TASK ▸ Where the string "none" shows up in a line of the records, copy that line.

RECORDS FOR THIS TASK ▸

+ + +

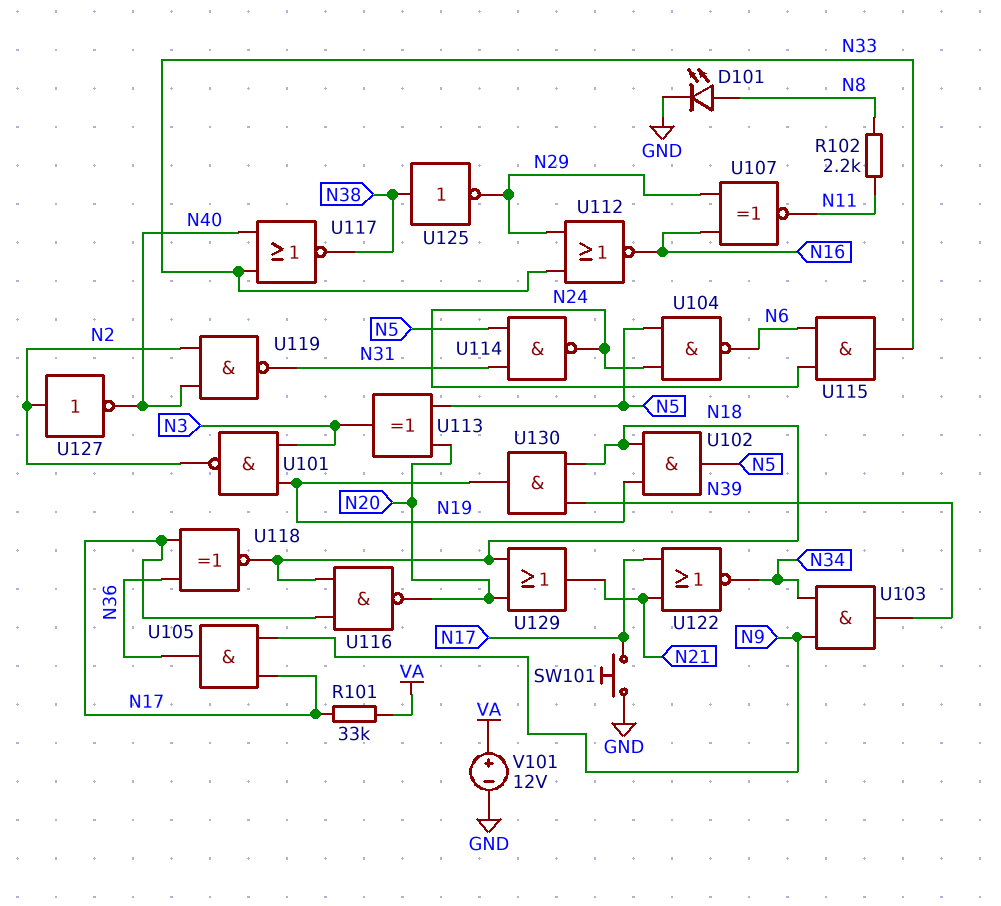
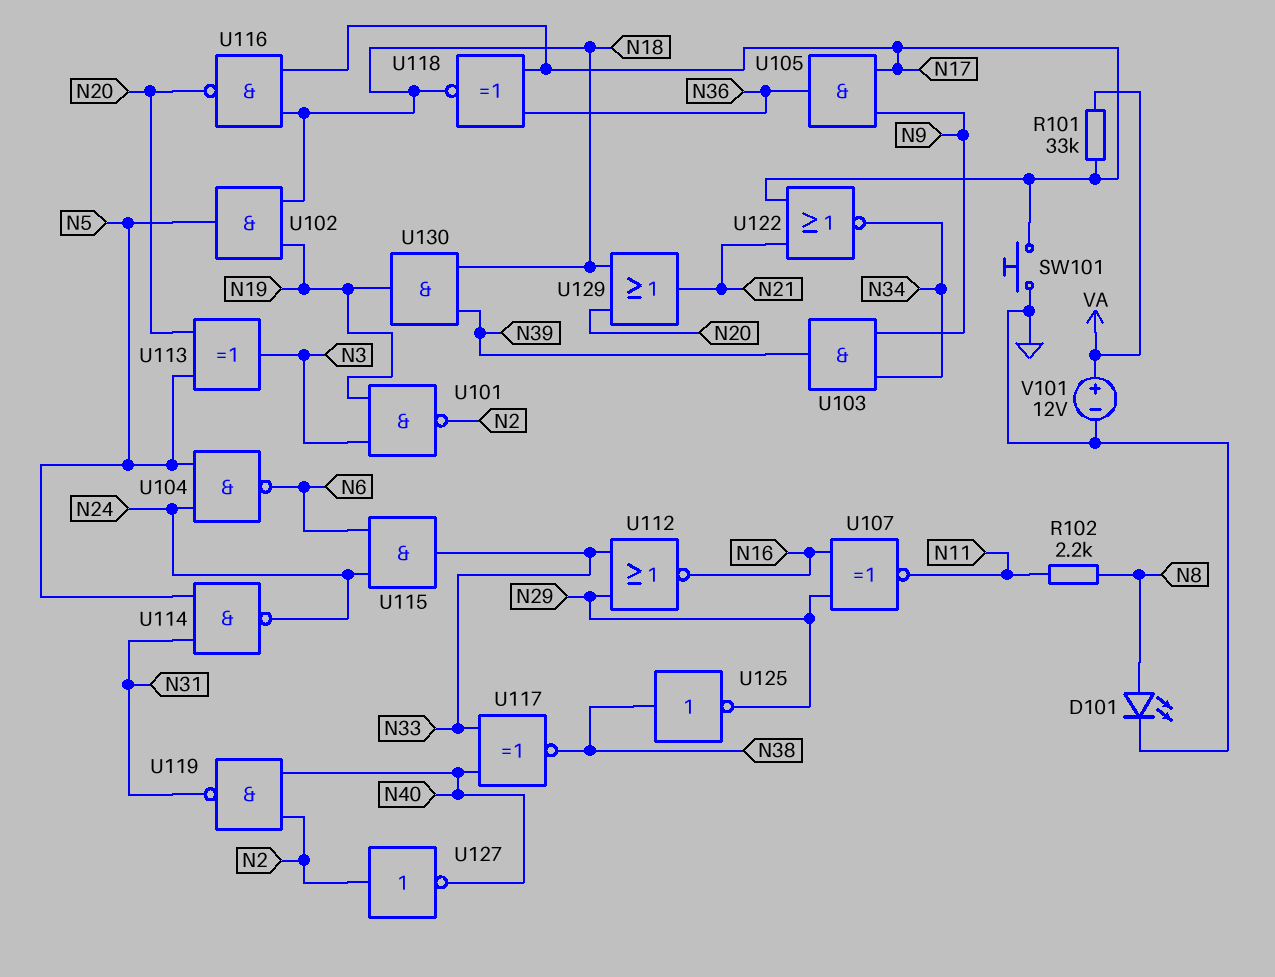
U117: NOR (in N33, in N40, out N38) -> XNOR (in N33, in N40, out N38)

+ + +

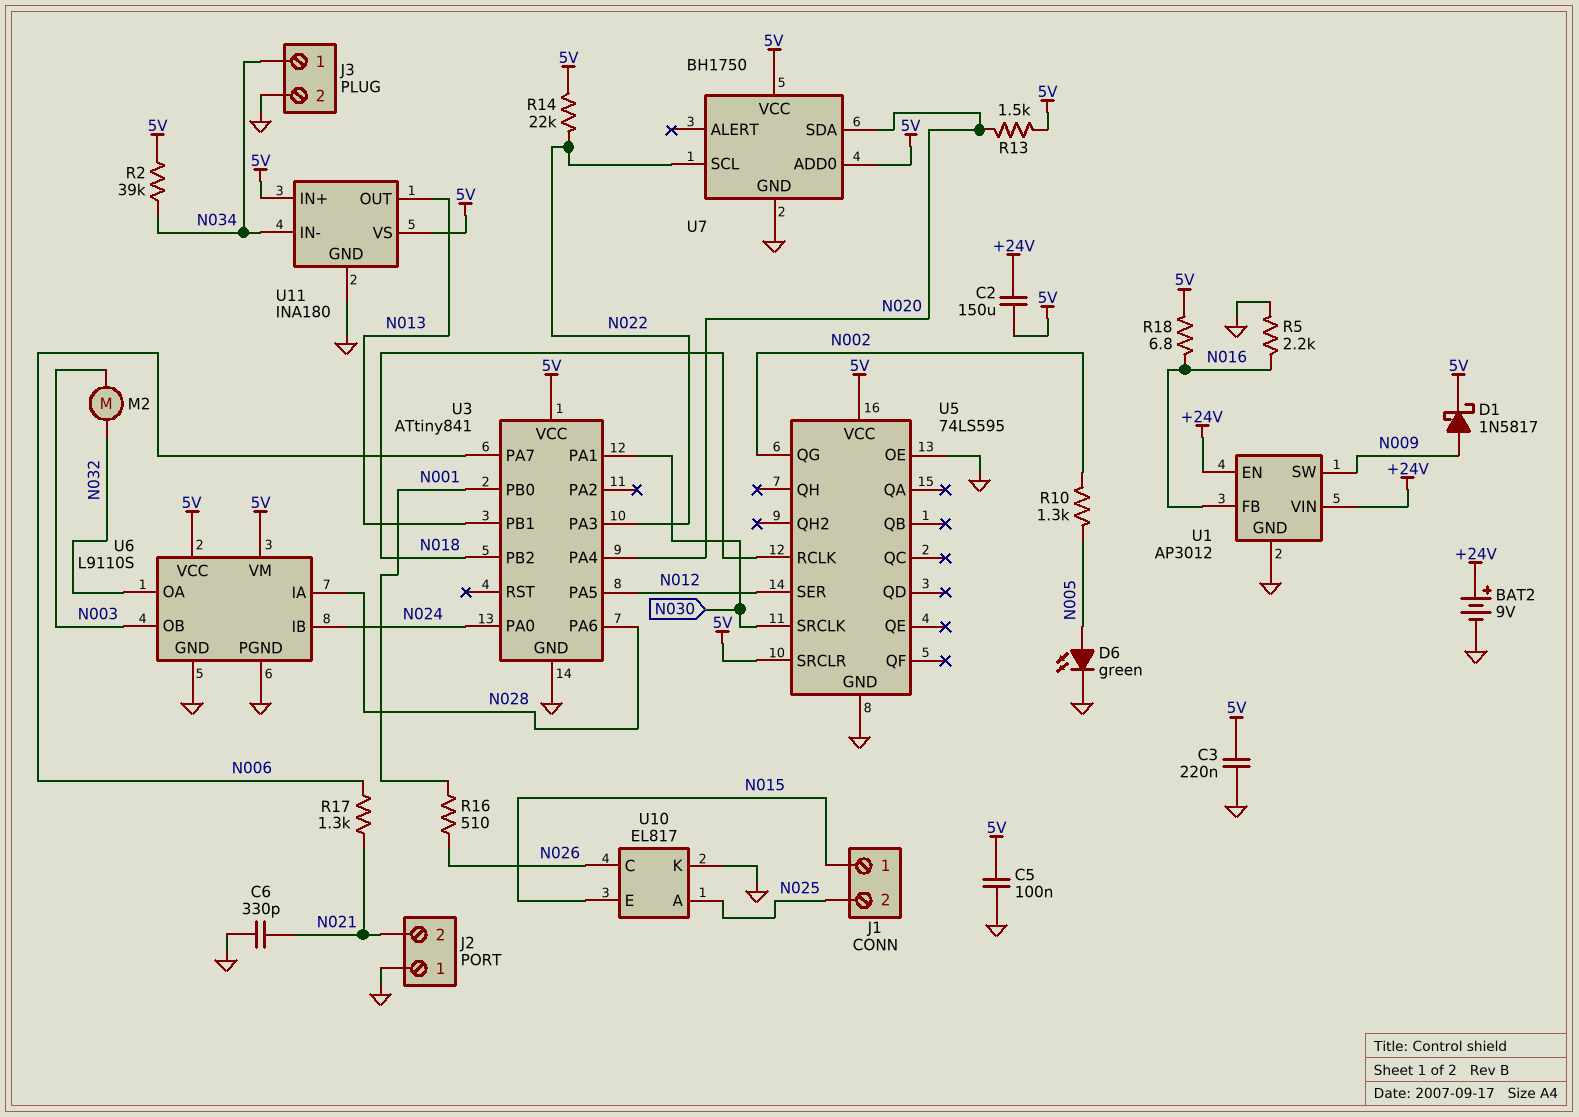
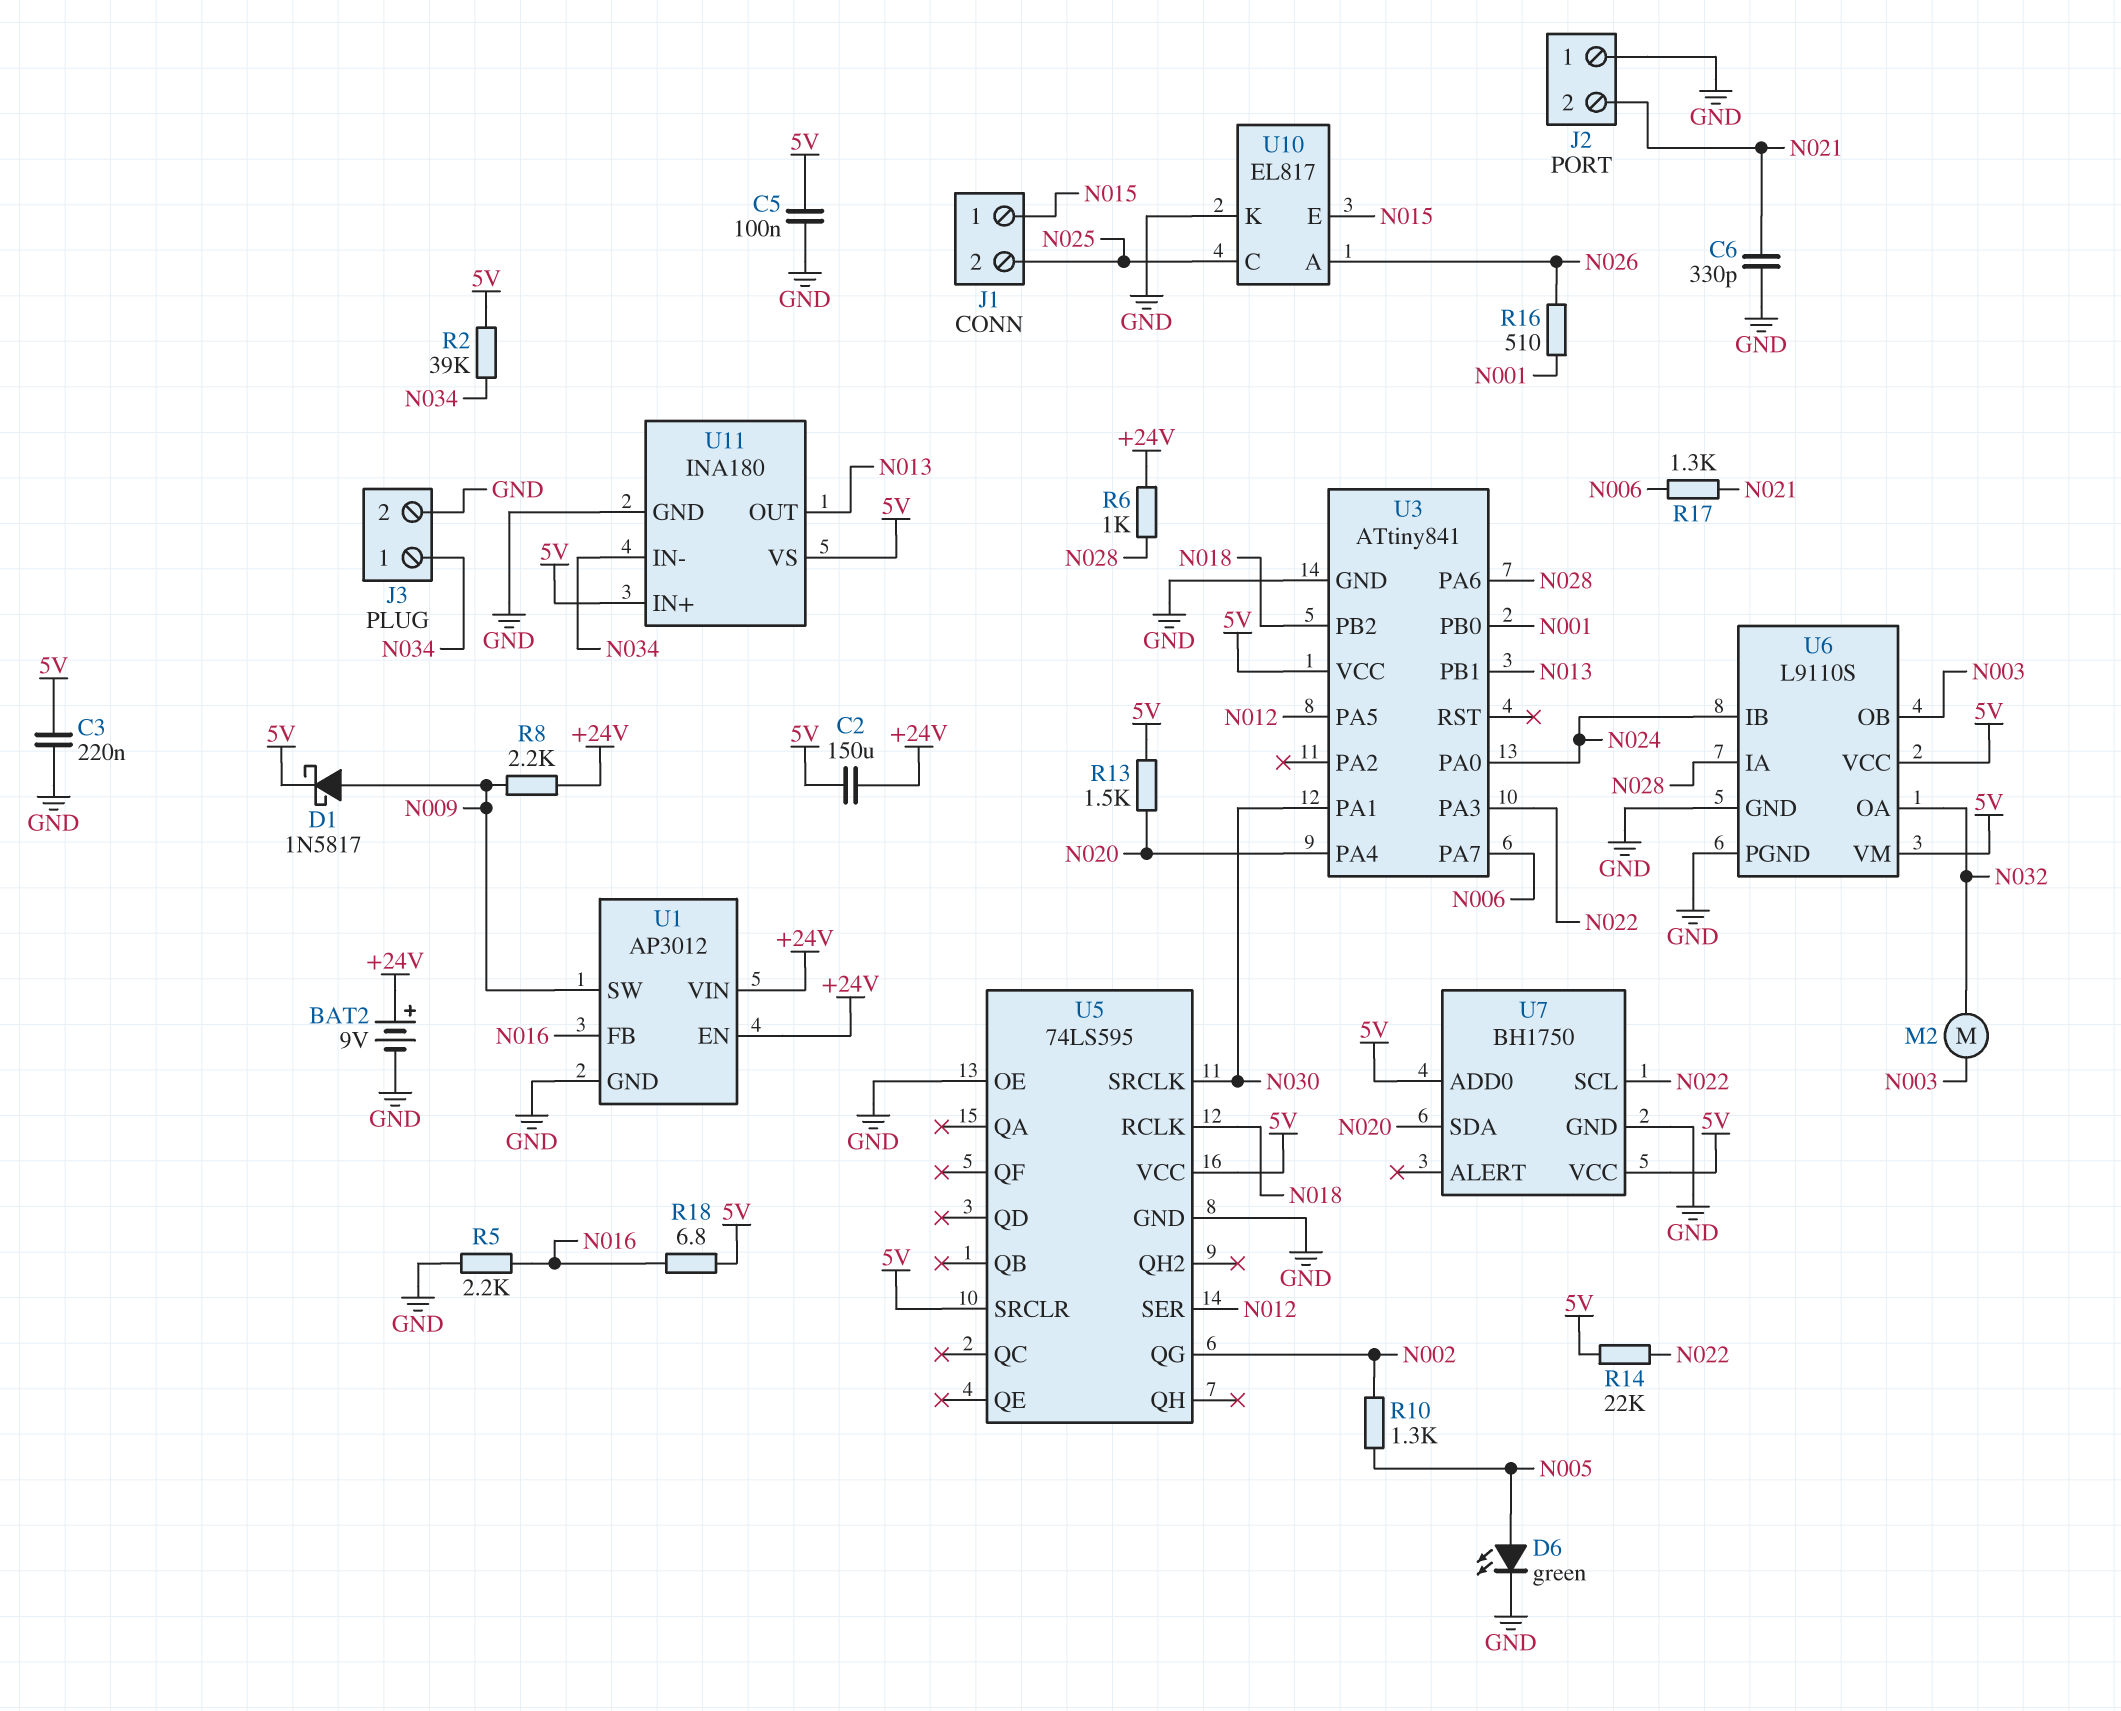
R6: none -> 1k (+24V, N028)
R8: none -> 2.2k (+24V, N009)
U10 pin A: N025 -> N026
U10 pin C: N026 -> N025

+ + +

ANSWER BOX ▸
R6: none -> 1k (+24V, N028)
R8: none -> 2.2k (+24V, N009)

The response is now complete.